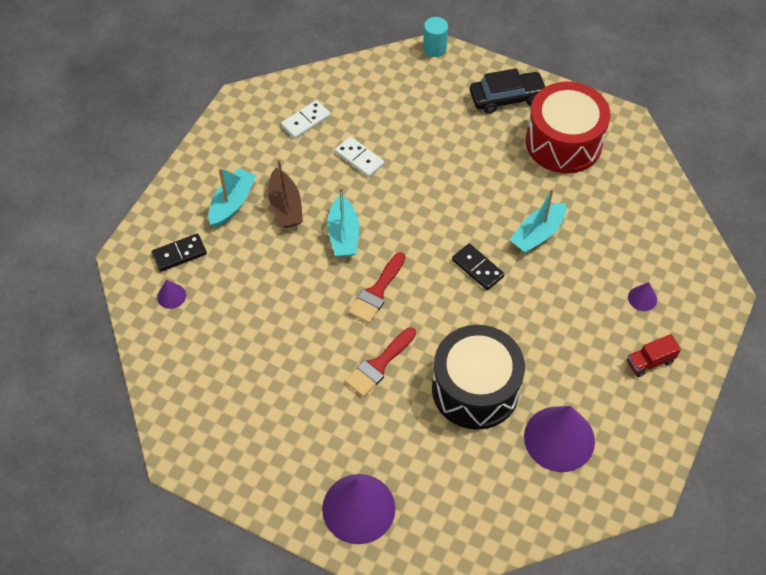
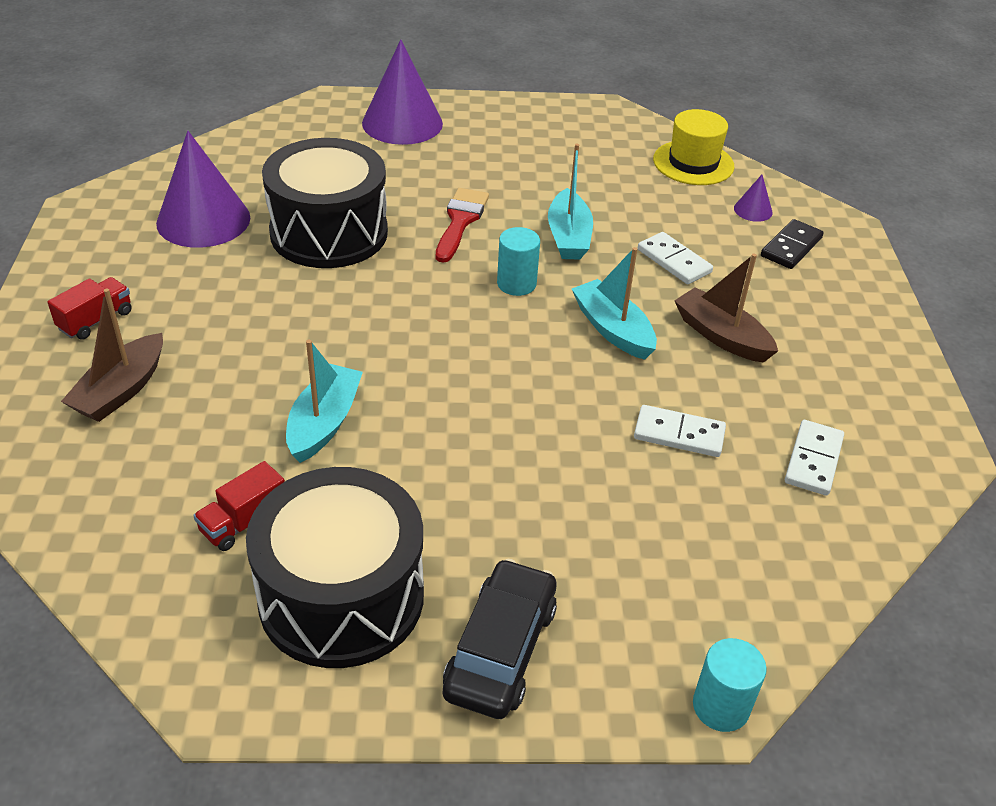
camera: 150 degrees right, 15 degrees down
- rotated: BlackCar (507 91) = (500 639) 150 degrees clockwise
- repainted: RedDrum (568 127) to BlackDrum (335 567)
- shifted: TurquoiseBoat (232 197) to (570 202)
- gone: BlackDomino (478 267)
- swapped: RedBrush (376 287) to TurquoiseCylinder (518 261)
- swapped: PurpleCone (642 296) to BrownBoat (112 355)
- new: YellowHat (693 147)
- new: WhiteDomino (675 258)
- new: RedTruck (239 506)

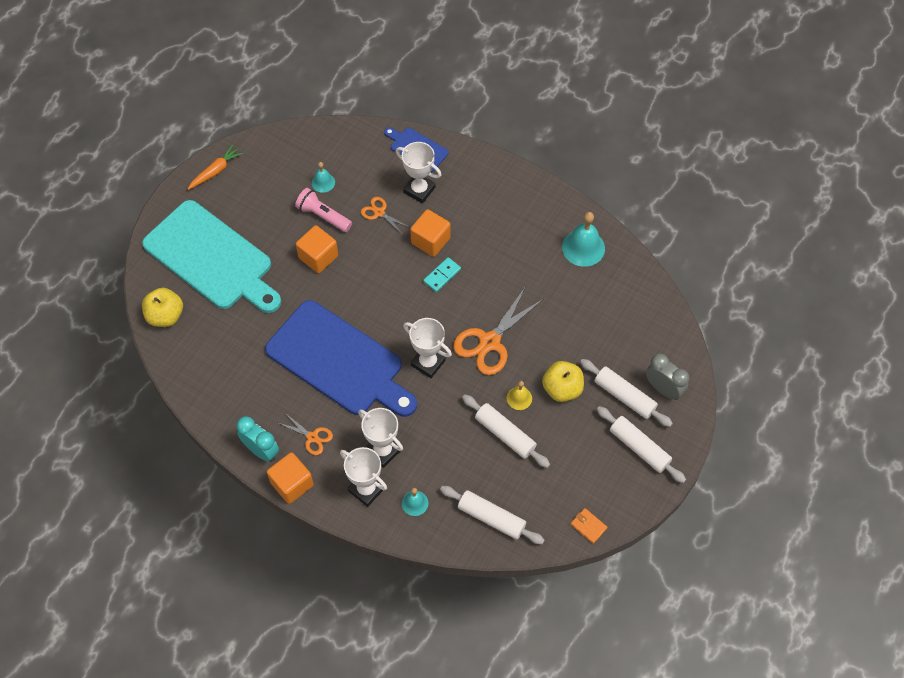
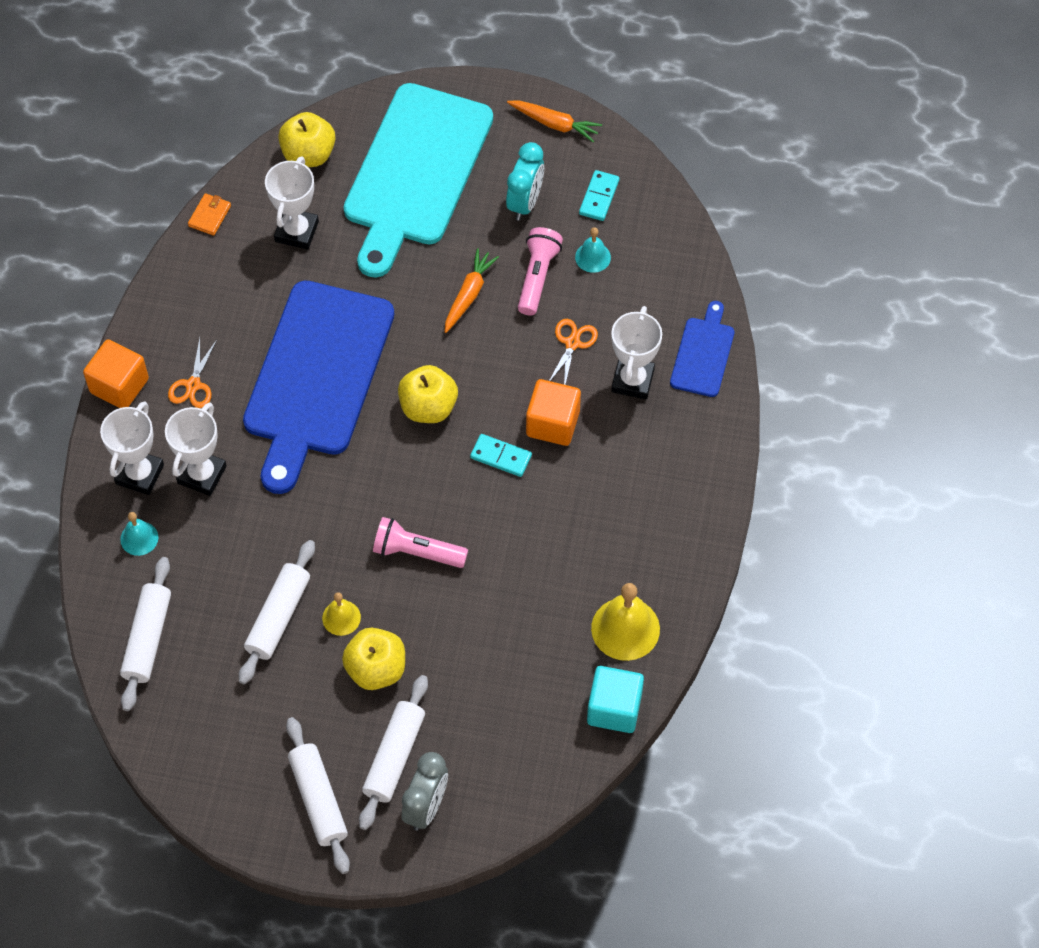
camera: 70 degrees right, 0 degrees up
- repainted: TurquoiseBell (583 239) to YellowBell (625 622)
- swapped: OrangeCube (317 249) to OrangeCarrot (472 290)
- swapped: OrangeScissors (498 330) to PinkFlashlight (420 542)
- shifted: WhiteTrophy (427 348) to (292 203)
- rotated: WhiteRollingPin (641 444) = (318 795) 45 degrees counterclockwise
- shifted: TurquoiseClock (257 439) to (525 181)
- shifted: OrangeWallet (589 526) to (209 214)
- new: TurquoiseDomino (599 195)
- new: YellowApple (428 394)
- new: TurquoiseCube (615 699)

○ ○ ○

WORK TASK
Print exactly the lines from the line with "- repainted: RedDrum" through the end of the data, both ends included, and print no pictures.

OUTPUT OF THE EXERCISE
- repainted: RedDrum (568 127) to BlackDrum (335 567)
- shifted: TurquoiseBoat (232 197) to (570 202)
- gone: BlackDomino (478 267)
- swapped: RedBrush (376 287) to TurquoiseCylinder (518 261)
- swapped: PurpleCone (642 296) to BrownBoat (112 355)
- new: YellowHat (693 147)
- new: WhiteDomino (675 258)
- new: RedTruck (239 506)

camera: 70 degrees right, 0 degrees up
- repainted: TurquoiseBell (583 239) to YellowBell (625 622)
- swapped: OrangeCube (317 249) to OrangeCarrot (472 290)
- swapped: OrangeScissors (498 330) to PinkFlashlight (420 542)
- shifted: WhiteTrophy (427 348) to (292 203)
- rotated: WhiteRollingPin (641 444) = (318 795) 45 degrees counterclockwise
- shifted: TurquoiseClock (257 439) to (525 181)
- shifted: OrangeWallet (589 526) to (209 214)
- new: TurquoiseDomino (599 195)
- new: YellowApple (428 394)
- new: TurquoiseCube (615 699)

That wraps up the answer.